» What is expected: Report every line of the data where the string "cyan" appears.
= = = =
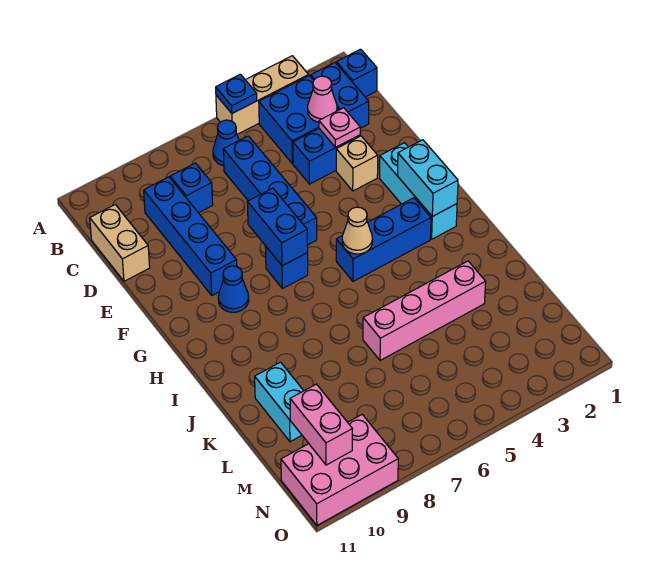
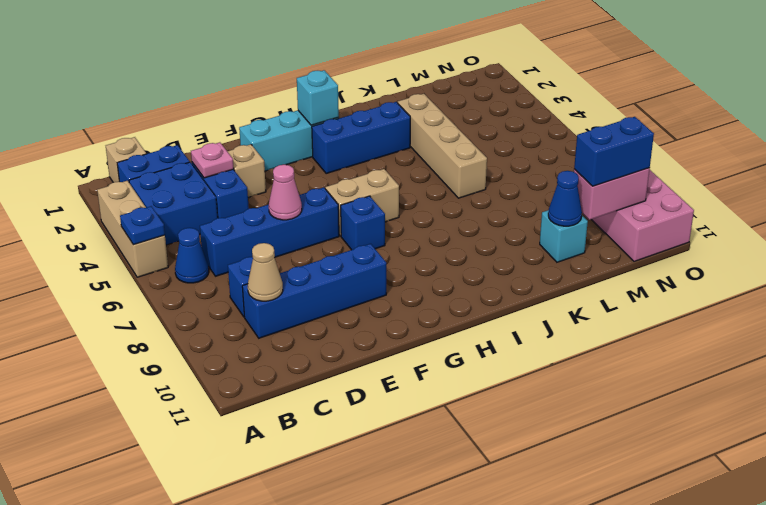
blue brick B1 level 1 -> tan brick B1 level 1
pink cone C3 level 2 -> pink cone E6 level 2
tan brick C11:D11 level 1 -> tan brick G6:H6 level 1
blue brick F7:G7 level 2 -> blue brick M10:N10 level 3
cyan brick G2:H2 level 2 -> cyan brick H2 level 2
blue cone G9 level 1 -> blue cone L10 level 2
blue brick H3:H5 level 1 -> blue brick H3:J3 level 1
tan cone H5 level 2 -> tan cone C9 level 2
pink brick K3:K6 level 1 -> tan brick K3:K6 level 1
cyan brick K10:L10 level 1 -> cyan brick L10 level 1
= = = =
» Expected output:
cyan brick G2:H2 level 2 -> cyan brick H2 level 2
cyan brick K10:L10 level 1 -> cyan brick L10 level 1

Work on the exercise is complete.